Goal of the exercise
Below are the records; give again exactly the line with "none -> orange round brick D4 level 1", the line with "none -> black cone D5 level 1", and each line that lies between them, and nothing besides.

Study material
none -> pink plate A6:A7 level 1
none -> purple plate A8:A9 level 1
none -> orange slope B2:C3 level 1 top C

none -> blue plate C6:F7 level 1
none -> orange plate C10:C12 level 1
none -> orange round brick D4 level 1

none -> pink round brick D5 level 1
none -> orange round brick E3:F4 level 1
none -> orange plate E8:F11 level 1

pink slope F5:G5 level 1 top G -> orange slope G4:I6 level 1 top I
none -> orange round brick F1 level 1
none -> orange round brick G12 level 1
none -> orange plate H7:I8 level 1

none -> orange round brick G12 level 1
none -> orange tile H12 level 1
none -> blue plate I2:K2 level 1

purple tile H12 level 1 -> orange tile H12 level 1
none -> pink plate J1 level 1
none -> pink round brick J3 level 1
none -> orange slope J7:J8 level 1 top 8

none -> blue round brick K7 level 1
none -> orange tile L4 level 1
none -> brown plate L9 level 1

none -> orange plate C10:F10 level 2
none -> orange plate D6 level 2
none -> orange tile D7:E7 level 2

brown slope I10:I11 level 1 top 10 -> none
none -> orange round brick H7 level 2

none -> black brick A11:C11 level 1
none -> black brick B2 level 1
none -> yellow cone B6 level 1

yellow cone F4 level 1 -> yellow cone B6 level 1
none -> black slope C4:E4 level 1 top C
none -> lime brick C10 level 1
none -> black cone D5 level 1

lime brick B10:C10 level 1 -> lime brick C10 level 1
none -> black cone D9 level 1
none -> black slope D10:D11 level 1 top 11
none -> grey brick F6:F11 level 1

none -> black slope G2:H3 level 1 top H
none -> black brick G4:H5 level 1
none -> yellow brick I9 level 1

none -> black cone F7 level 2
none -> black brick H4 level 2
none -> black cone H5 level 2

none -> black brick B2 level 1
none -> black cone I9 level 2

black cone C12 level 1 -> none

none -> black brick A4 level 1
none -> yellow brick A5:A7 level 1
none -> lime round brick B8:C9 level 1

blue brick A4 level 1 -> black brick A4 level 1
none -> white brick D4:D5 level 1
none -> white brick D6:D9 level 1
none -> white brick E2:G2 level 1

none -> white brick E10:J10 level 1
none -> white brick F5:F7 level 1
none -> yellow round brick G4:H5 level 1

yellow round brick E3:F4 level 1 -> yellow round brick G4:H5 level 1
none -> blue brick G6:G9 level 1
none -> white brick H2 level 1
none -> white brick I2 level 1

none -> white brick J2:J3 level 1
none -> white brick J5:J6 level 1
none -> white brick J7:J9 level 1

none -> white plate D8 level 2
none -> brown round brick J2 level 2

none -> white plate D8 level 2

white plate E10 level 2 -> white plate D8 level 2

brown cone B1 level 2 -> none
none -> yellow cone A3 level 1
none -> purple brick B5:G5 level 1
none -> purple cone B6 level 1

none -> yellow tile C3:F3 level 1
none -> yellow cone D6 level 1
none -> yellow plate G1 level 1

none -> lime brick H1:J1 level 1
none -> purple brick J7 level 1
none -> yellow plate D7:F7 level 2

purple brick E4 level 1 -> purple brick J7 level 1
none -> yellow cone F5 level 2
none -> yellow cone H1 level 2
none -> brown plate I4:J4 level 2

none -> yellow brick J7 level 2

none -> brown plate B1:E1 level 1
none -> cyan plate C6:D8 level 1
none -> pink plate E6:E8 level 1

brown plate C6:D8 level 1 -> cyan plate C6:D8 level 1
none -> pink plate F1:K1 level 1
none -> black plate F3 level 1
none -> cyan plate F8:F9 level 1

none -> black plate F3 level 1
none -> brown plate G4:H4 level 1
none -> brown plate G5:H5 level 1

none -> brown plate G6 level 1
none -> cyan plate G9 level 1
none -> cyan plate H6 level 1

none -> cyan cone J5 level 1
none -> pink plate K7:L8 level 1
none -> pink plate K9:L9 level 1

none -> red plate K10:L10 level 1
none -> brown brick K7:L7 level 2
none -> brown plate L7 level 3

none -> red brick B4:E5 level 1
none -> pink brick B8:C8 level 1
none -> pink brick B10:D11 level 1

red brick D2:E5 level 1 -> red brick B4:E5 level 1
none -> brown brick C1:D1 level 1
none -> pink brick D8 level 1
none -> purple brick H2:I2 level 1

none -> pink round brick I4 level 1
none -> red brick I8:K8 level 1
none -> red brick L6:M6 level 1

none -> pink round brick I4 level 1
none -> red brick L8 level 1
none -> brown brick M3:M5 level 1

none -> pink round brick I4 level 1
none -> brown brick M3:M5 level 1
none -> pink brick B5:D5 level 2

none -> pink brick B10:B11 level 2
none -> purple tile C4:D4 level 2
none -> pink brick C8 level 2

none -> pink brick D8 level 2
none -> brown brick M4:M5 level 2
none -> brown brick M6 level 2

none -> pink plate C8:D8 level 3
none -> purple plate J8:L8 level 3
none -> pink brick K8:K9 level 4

Exercise result
none -> orange round brick D4 level 1

none -> pink round brick D5 level 1
none -> orange round brick E3:F4 level 1
none -> orange plate E8:F11 level 1

pink slope F5:G5 level 1 top G -> orange slope G4:I6 level 1 top I
none -> orange round brick F1 level 1
none -> orange round brick G12 level 1
none -> orange plate H7:I8 level 1

none -> orange round brick G12 level 1
none -> orange tile H12 level 1
none -> blue plate I2:K2 level 1

purple tile H12 level 1 -> orange tile H12 level 1
none -> pink plate J1 level 1
none -> pink round brick J3 level 1
none -> orange slope J7:J8 level 1 top 8

none -> blue round brick K7 level 1
none -> orange tile L4 level 1
none -> brown plate L9 level 1

none -> orange plate C10:F10 level 2
none -> orange plate D6 level 2
none -> orange tile D7:E7 level 2

brown slope I10:I11 level 1 top 10 -> none
none -> orange round brick H7 level 2

none -> black brick A11:C11 level 1
none -> black brick B2 level 1
none -> yellow cone B6 level 1

yellow cone F4 level 1 -> yellow cone B6 level 1
none -> black slope C4:E4 level 1 top C
none -> lime brick C10 level 1
none -> black cone D5 level 1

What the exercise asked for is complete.